◆ **What needs to be done**: Pictures stay out of the copy, which must hold exactly the lines from the one containing "(228, 577) = (571, 488): none -> black wallet" through the end of the material below.

◆ **Supplied data**:
***
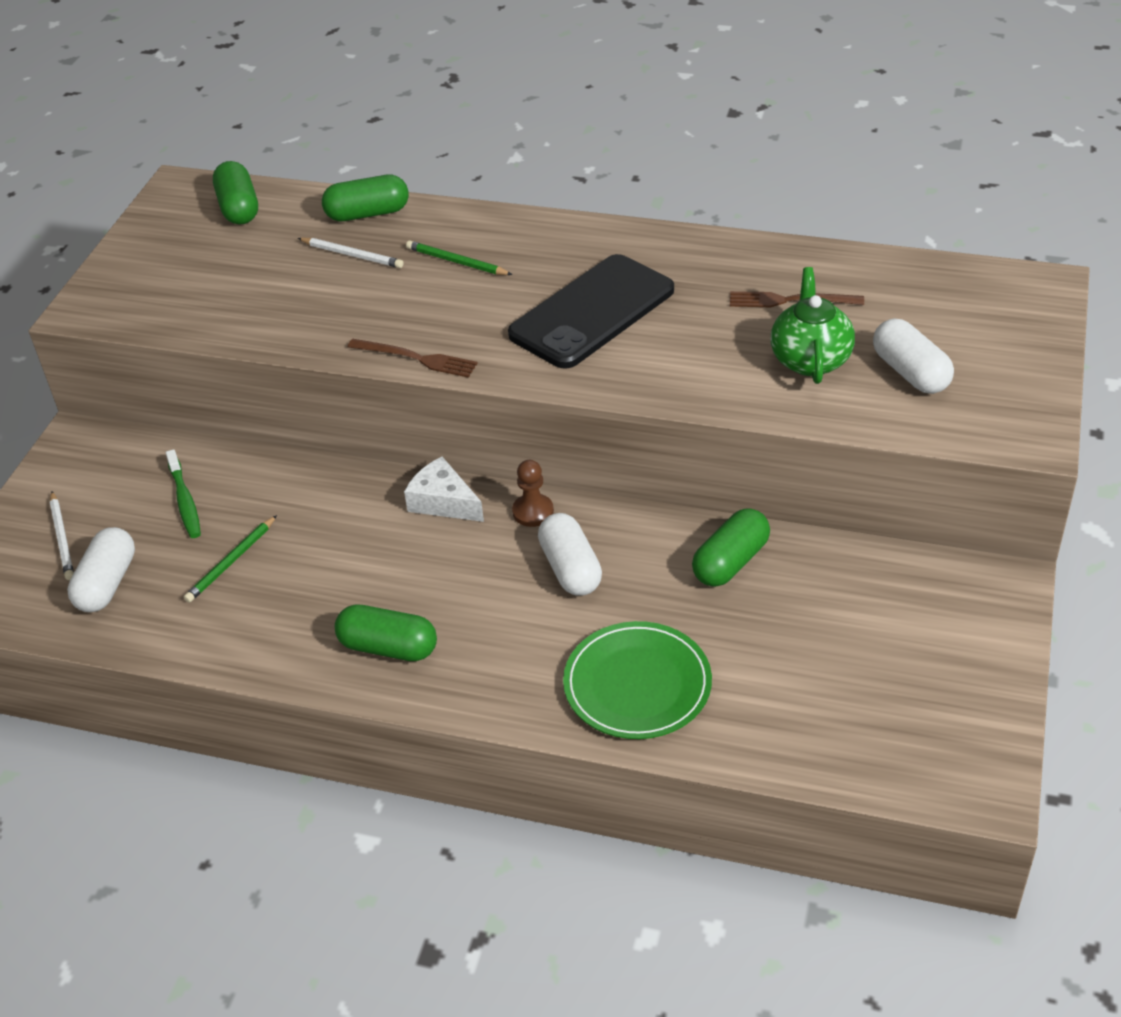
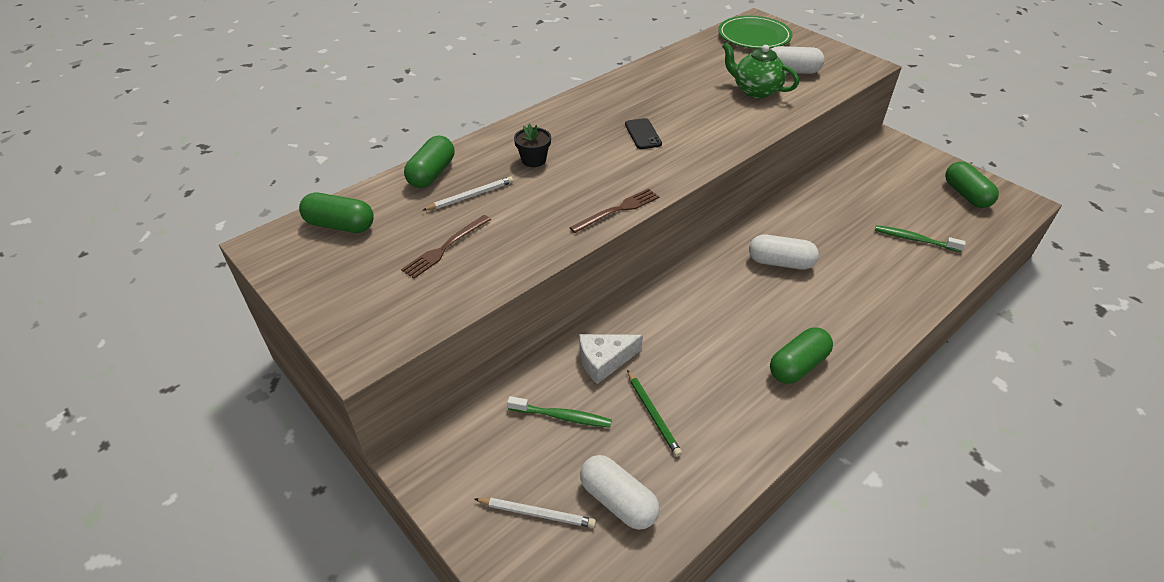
camera: 60 degrees left, 0 degrees up
(443, 502) = (679, 289): white cheese -> white cheese (604, 361)
(457, 262) = (533, 160): green pencil -> black flower pot
(533, 512) = (719, 257): brown pawn -> none
(592, 312) = (643, 134): black phone -> black phone, size x0.43
(637, 684) = (892, 276): green plate -> green plate (754, 36)
(730, 562) = (816, 207): green capsule -> green capsule (966, 195)
(748, 685) = (915, 240): none -> green toothbrush
(790, 300) = (700, 77): brown fork -> brown fork (445, 248)

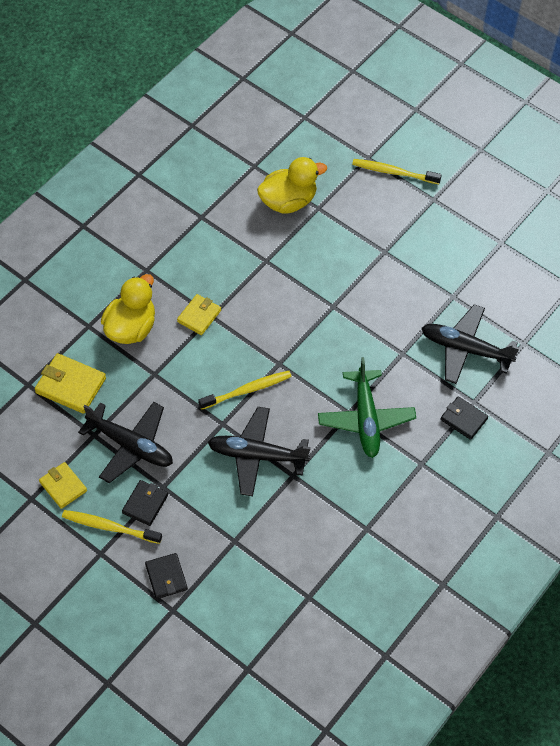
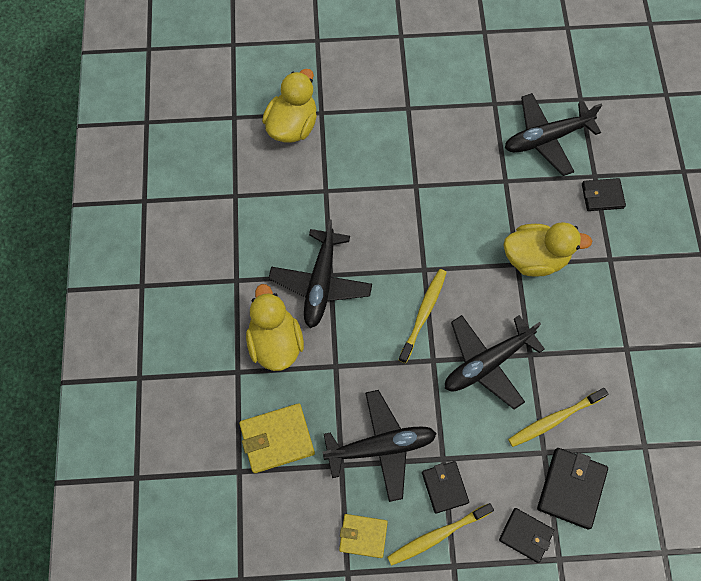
camera: 40 degrees left, 10 degrees up
(199, 316) = (321, 283): yellow wallet -> black plane
(228, 577) = (571, 488): none -> black wallet
(366, 419) = (535, 258): green plane -> yellow duck
(394, 172) = (350, 37): yellow toothbrush -> yellow toothbrush (554, 419)

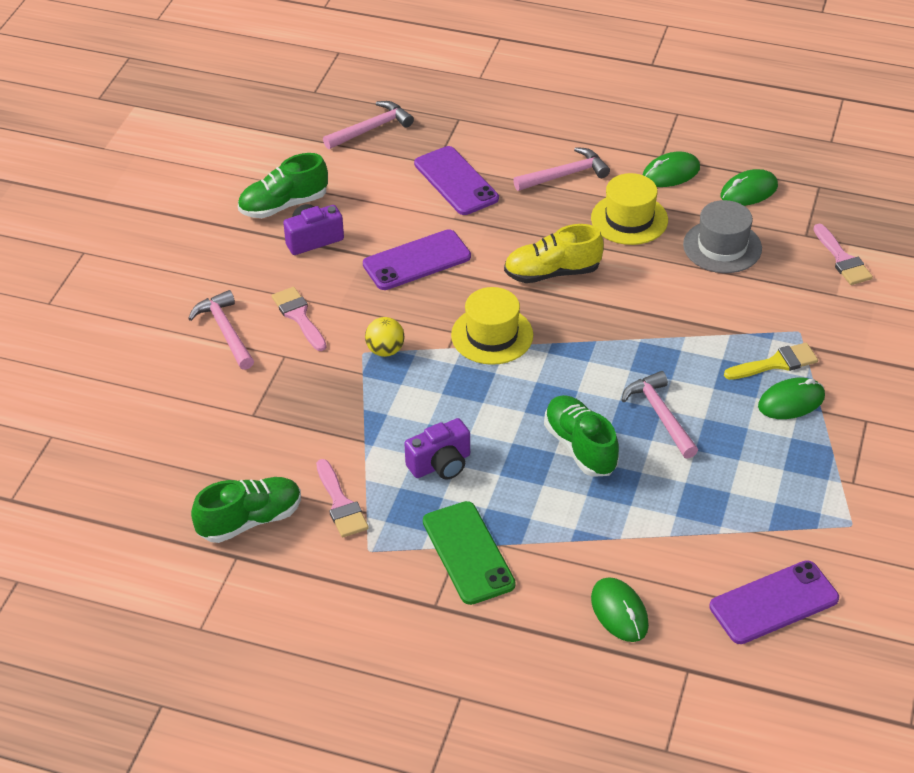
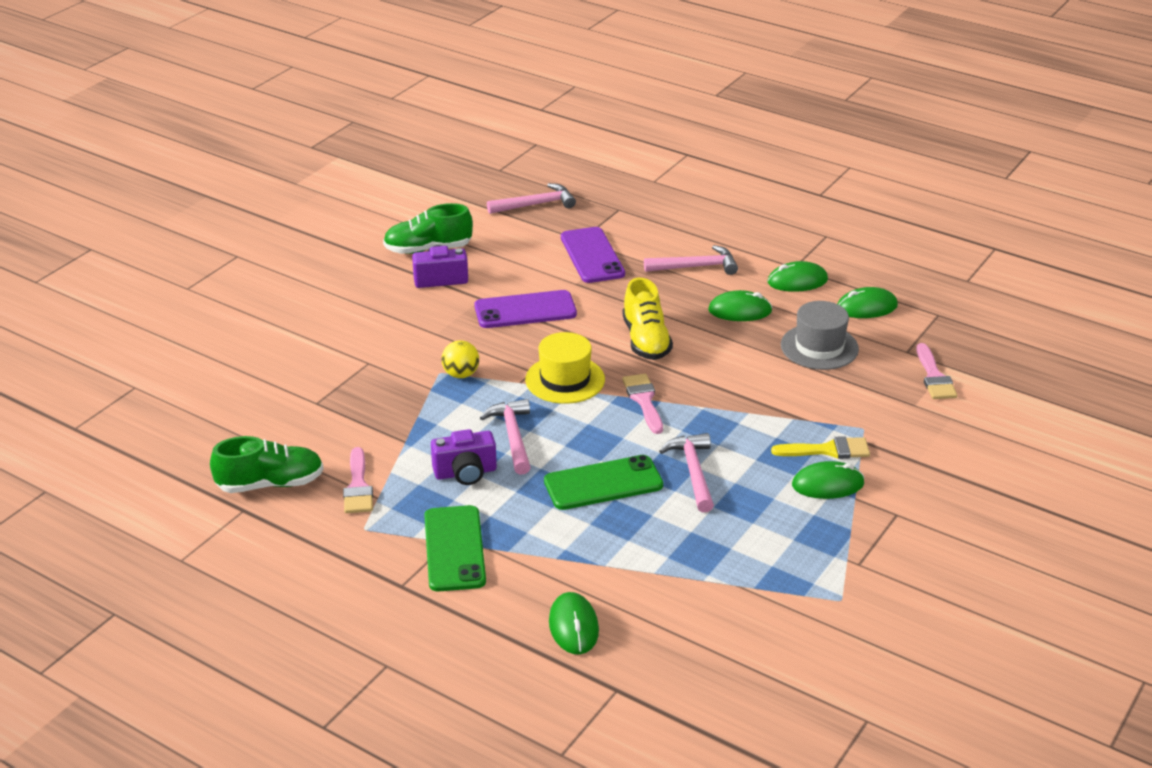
camera: 15 degrees right, 10 degrees down
(225, 331) = (327, 335): pink hammer -> pink hammer (513, 436)
(299, 316) = (397, 335): pink brush -> pink brush (644, 400)
(552, 273) = (646, 340): yellow shoe -> yellow shoe turned 105 degrees counterclockwise
(580, 447) = (603, 483): green shoe -> green phone
(629, 219) = (740, 311): yellow hat -> green mouse
(774, 603) = (730, 650): purple phone -> none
***
◆ **Exercise output**:
(228, 577) = (571, 488): none -> black wallet
(366, 419) = (535, 258): green plane -> yellow duck
(394, 172) = (350, 37): yellow toothbrush -> yellow toothbrush (554, 419)

camera: 15 degrees right, 10 degrees down
(225, 331) = (327, 335): pink hammer -> pink hammer (513, 436)
(299, 316) = (397, 335): pink brush -> pink brush (644, 400)
(552, 273) = (646, 340): yellow shoe -> yellow shoe turned 105 degrees counterclockwise
(580, 447) = (603, 483): green shoe -> green phone
(629, 219) = (740, 311): yellow hat -> green mouse
(774, 603) = (730, 650): purple phone -> none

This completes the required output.